◆ Exercise brief:
Nothing but the pictures should be left out when the entries below are duplicated.

◆ Recorded information:
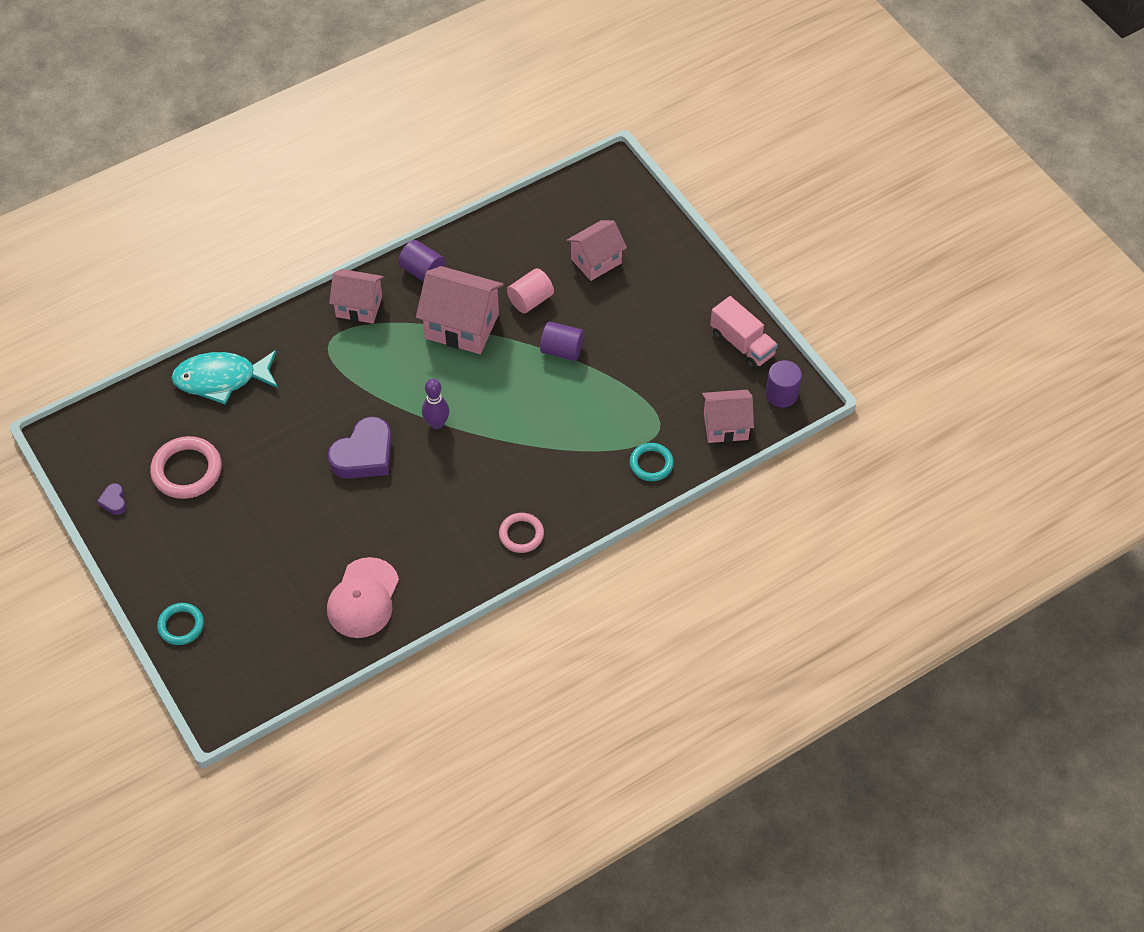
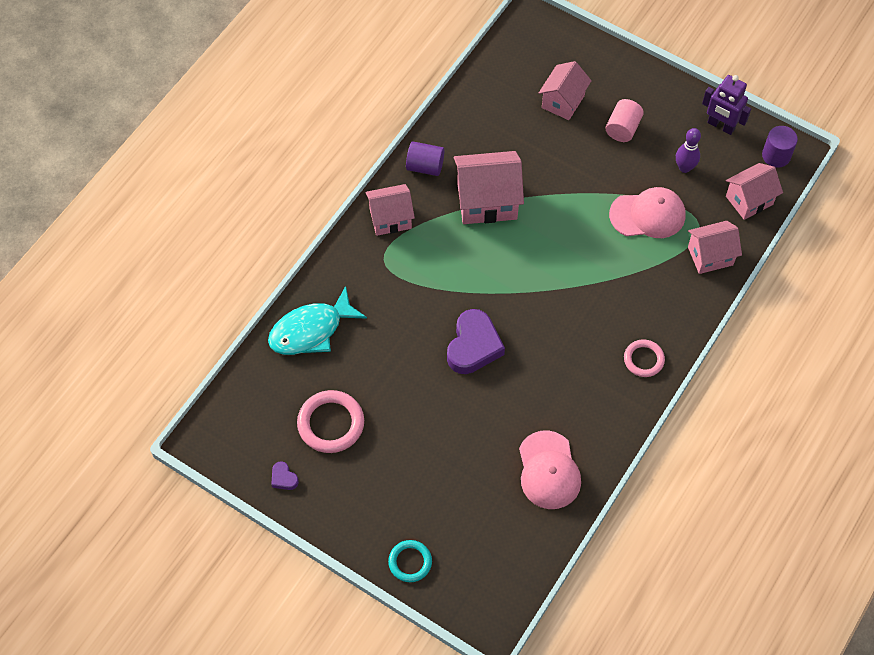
camera: 25 degrees left, 5 degrees up
(436, 423) = (517, 294): purple bowling pin -> purple bowling pin (684, 167)
(530, 300) = (530, 156): pink cylinder -> pink cylinder (622, 128)
(562, 350) = (581, 189): purple cylinder -> none
(613, 400) = (648, 215): none -> pink cap
(651, 464) = (710, 256): turquoise ring -> pink house
(742, 344) = (721, 126): pink truck -> purple robot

◆ Answer for the task:
camera: 25 degrees left, 5 degrees up
(436, 423) = (517, 294): purple bowling pin -> purple bowling pin (684, 167)
(530, 300) = (530, 156): pink cylinder -> pink cylinder (622, 128)
(562, 350) = (581, 189): purple cylinder -> none
(613, 400) = (648, 215): none -> pink cap
(651, 464) = (710, 256): turquoise ring -> pink house
(742, 344) = (721, 126): pink truck -> purple robot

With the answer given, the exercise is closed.